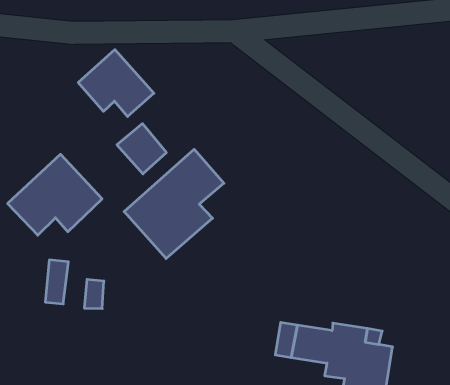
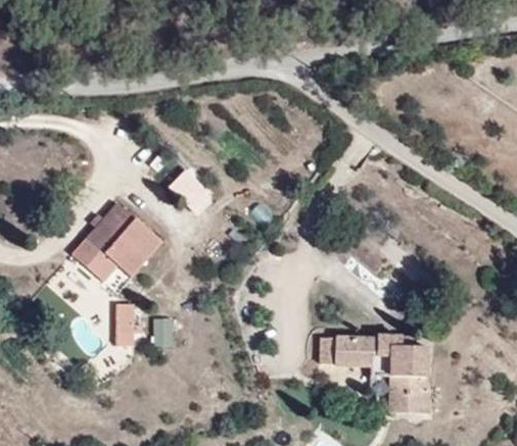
building: [78,50,154,117] -> none
building: [124,149,224,259] -> none

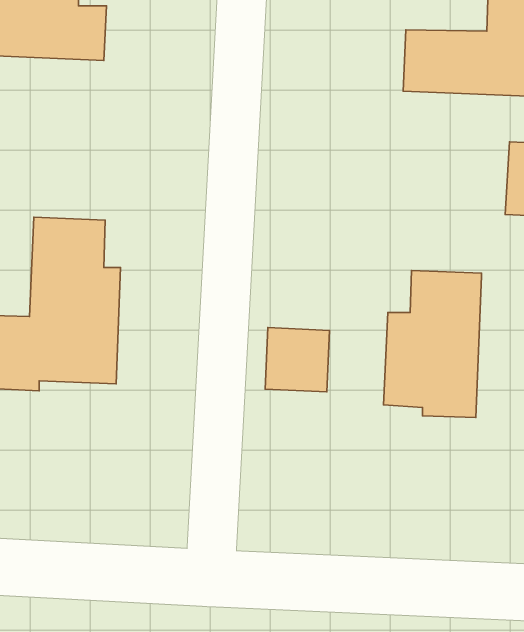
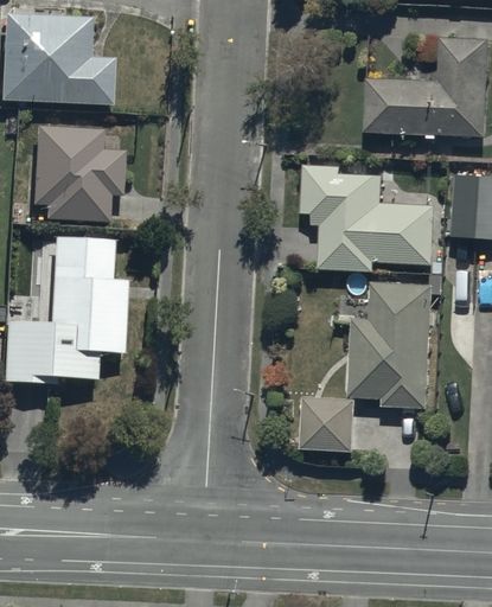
building: none -> [31,126,123,223]
building: none -> [301,162,433,269]
building: [265,328,329,392] -> [301,397,356,452]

▸ **PROBLEM REQUIREMENTS**:
Give the count of lines in the data above that hold the string "none", with no additional words.

▸ **THE COMPLETED TASK**:
4